* **RECORD SET**:
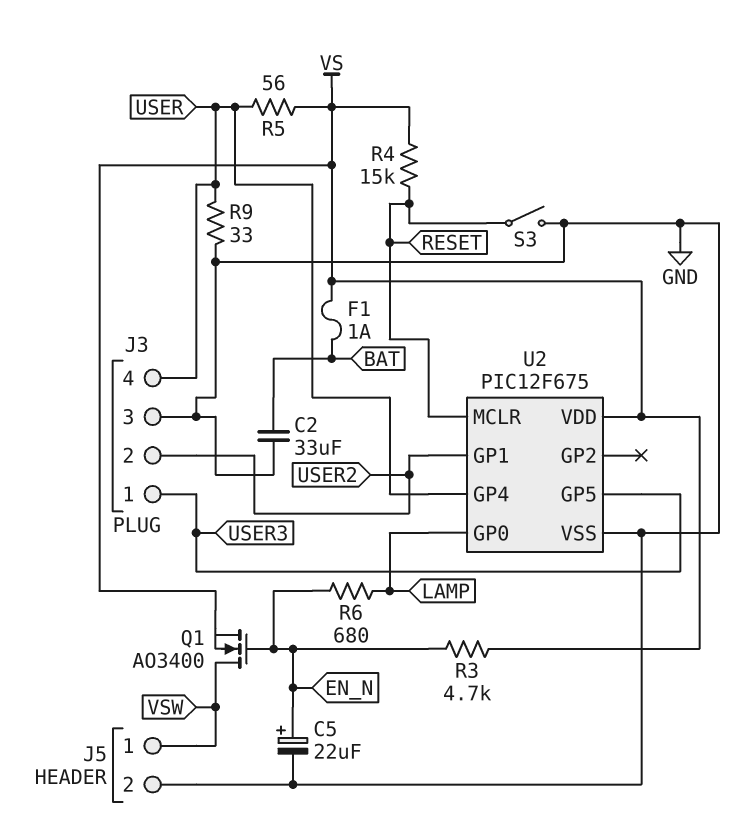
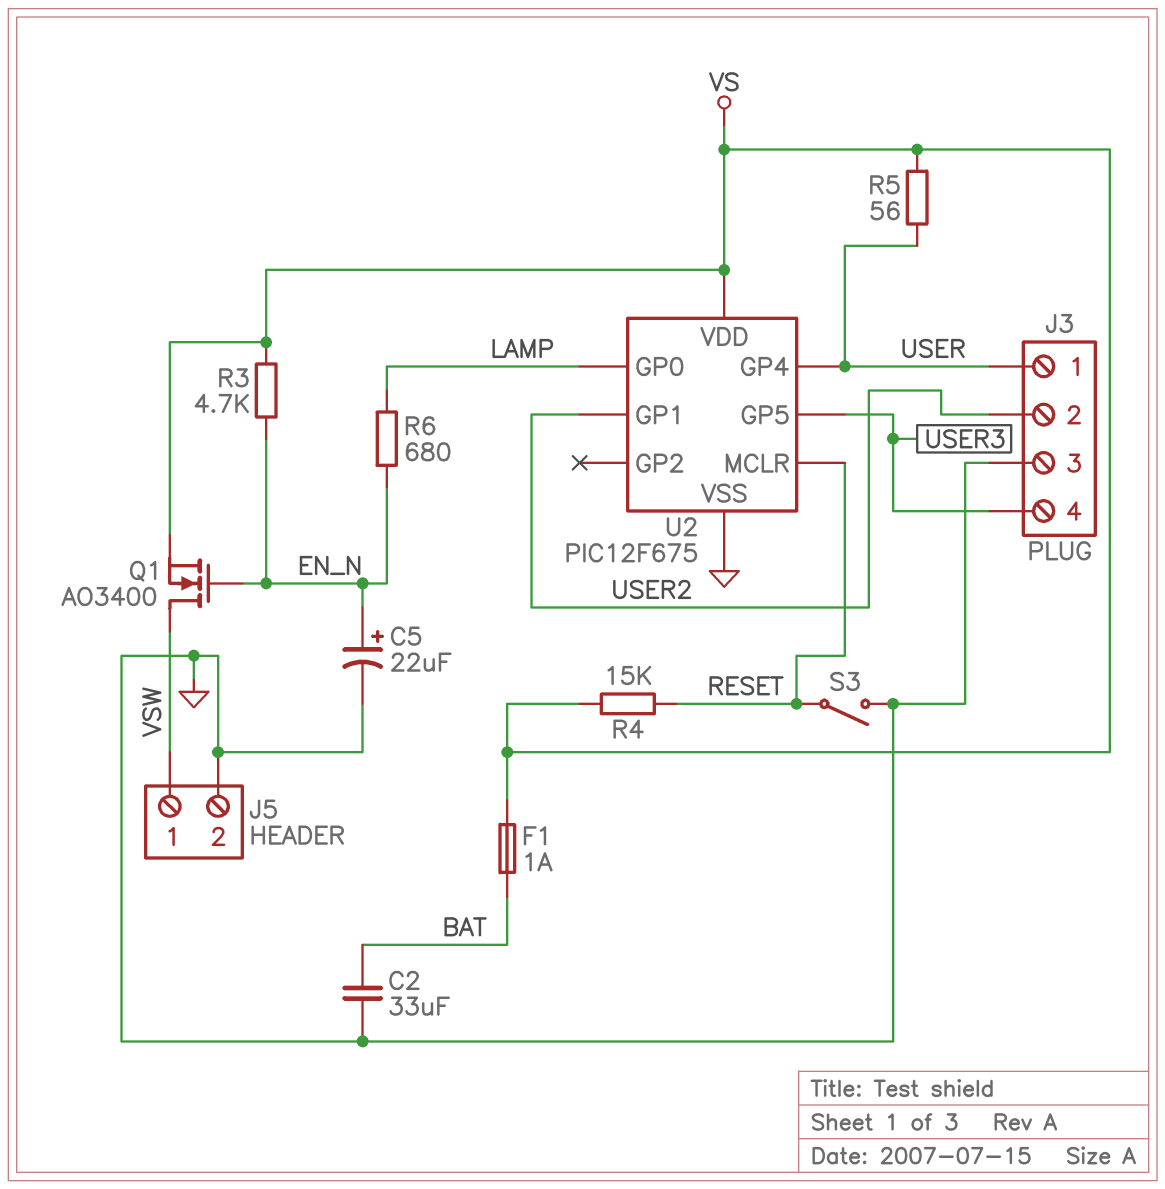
J3 pin 1: USER3 -> USER
J3 pin 4: USER -> USER3
R9: 33 (GND, USER) -> none

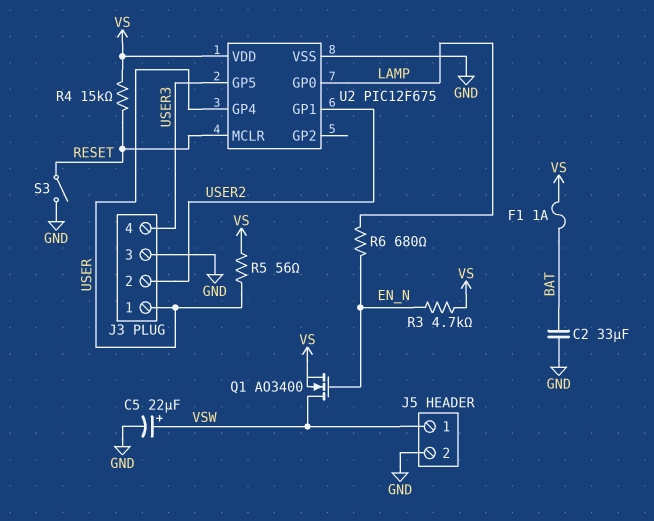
C5: 22uF (plus EN_N, minus GND) -> 22uF (plus VSW, minus GND)

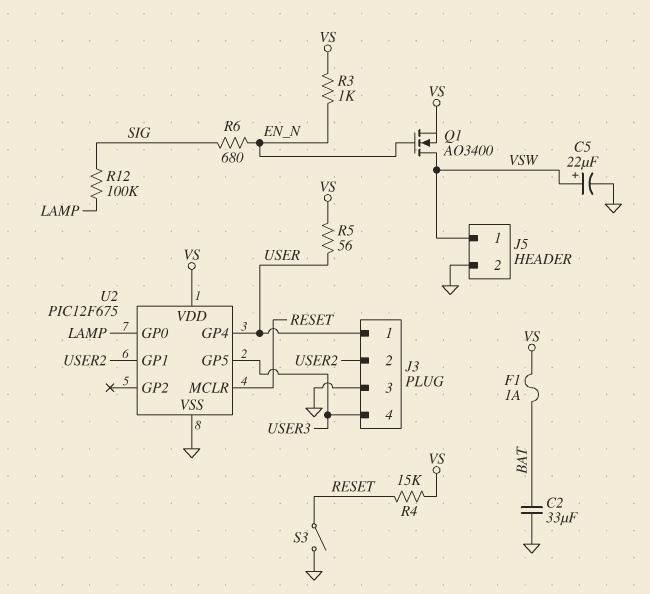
R3: 4.7k (EN_N, VS) -> 1k (EN_N, VS)
R6: 680 (EN_N, LAMP) -> 680 (EN_N, SIG)
R12: none -> 100k (LAMP, SIG)

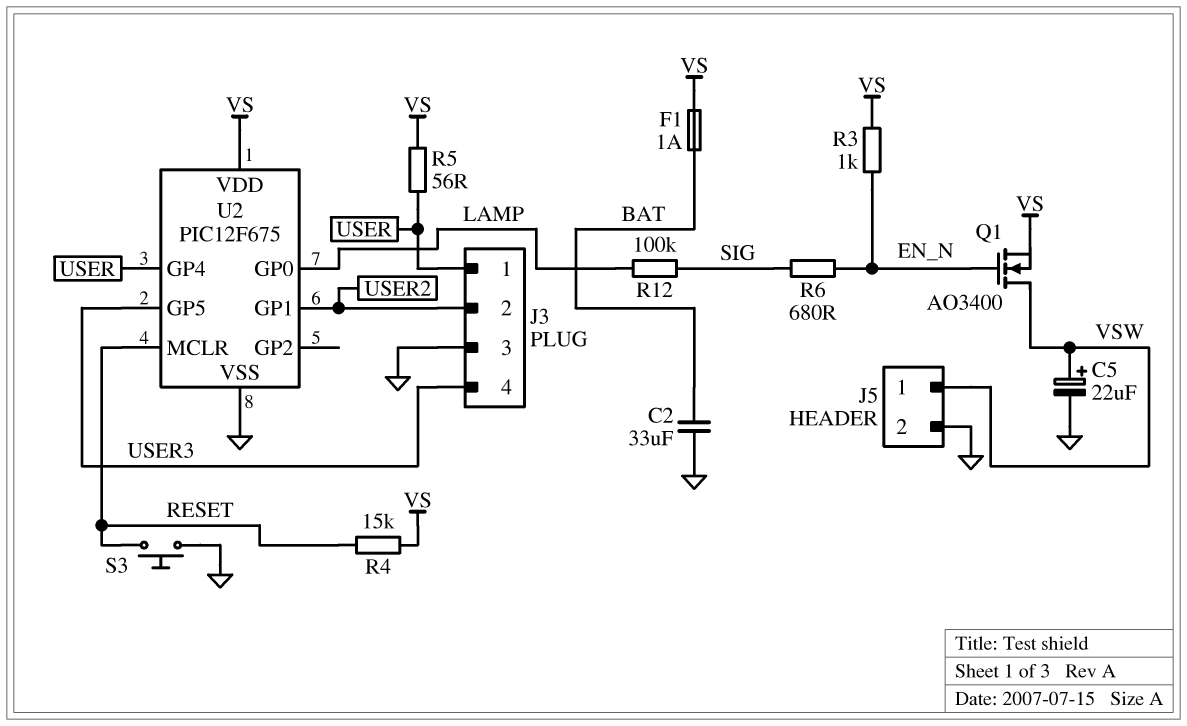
S3: switch (GND, RESET) -> button (GND, RESET)

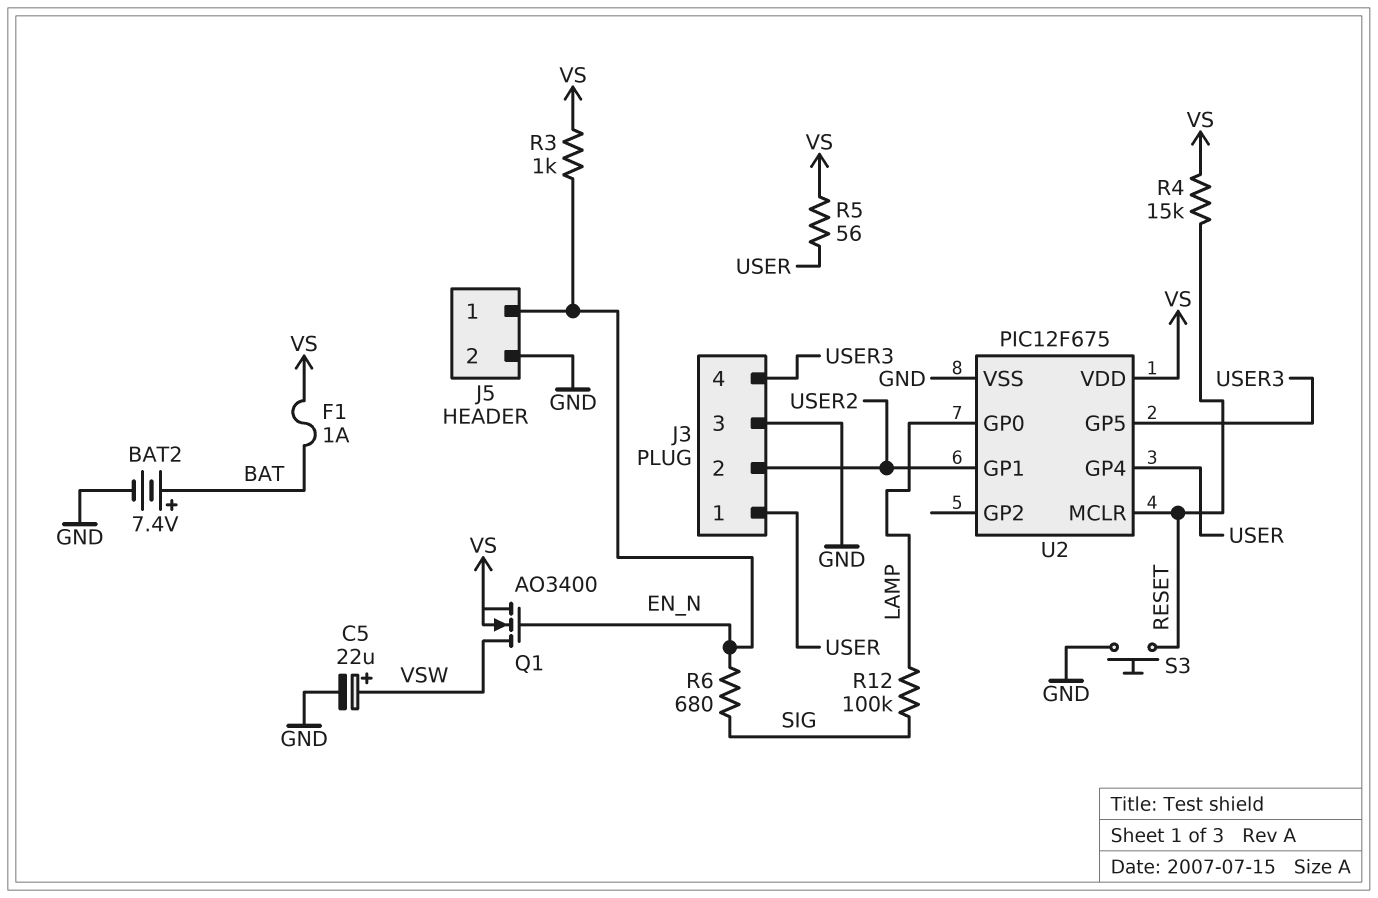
BAT2: none -> 7.4V (plus BAT, minus GND)
C2: 33uF (BAT, GND) -> none
J5 pin 1: VSW -> EN_N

* **ASSIGNED TASK**: If any entry holds a picture, drop the picture and copy everything else exactly.

* **FINISHED TASK**:
J3 pin 1: USER3 -> USER
J3 pin 4: USER -> USER3
R9: 33 (GND, USER) -> none

C5: 22uF (plus EN_N, minus GND) -> 22uF (plus VSW, minus GND)

R3: 4.7k (EN_N, VS) -> 1k (EN_N, VS)
R6: 680 (EN_N, LAMP) -> 680 (EN_N, SIG)
R12: none -> 100k (LAMP, SIG)

S3: switch (GND, RESET) -> button (GND, RESET)

BAT2: none -> 7.4V (plus BAT, minus GND)
C2: 33uF (BAT, GND) -> none
J5 pin 1: VSW -> EN_N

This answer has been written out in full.